### Aim of the exercise
With the images excluded, set down every line of the listing below exactly.

##### Given material

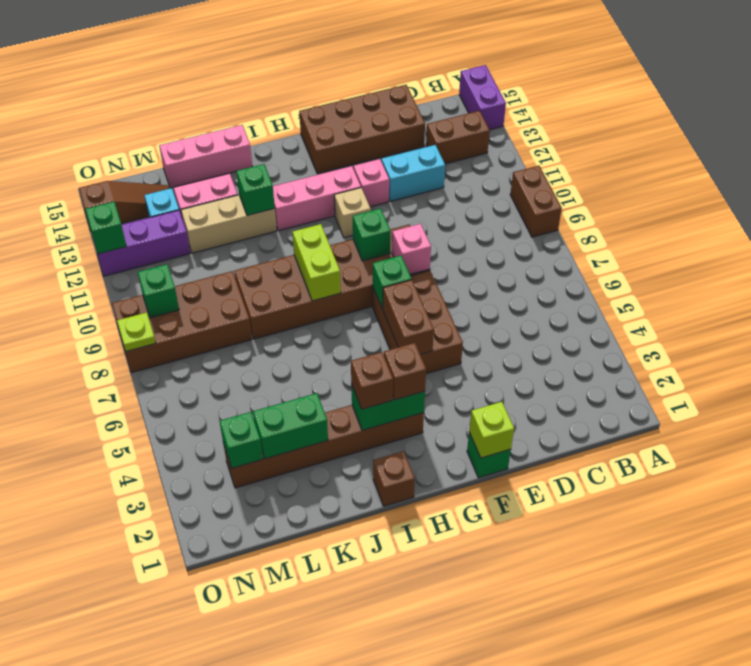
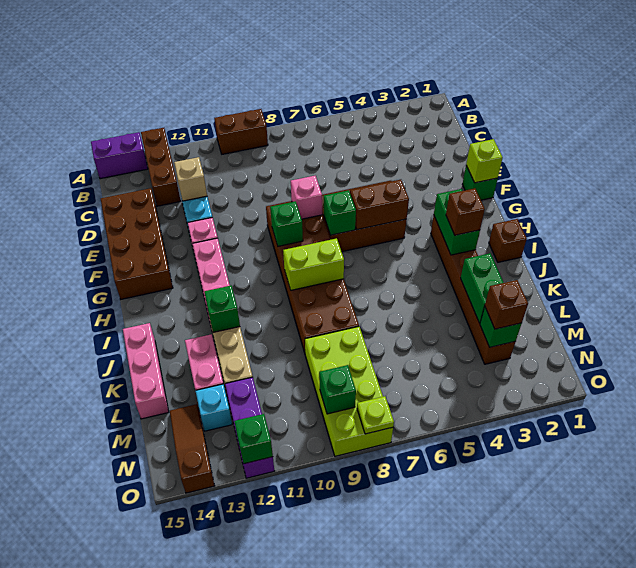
brown brick B13:C13 level 1 -> brown brick A13:C13 level 1
tan brick G11 level 1 -> tan brick D12 level 2
brown brick H3 level 3 -> brown brick M3 level 3
brown brick L8:O9 level 1 -> lime brick L8:O9 level 1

##########

### Completed task
brown brick B13:C13 level 1 -> brown brick A13:C13 level 1
tan brick G11 level 1 -> tan brick D12 level 2
brown brick H3 level 3 -> brown brick M3 level 3
brown brick L8:O9 level 1 -> lime brick L8:O9 level 1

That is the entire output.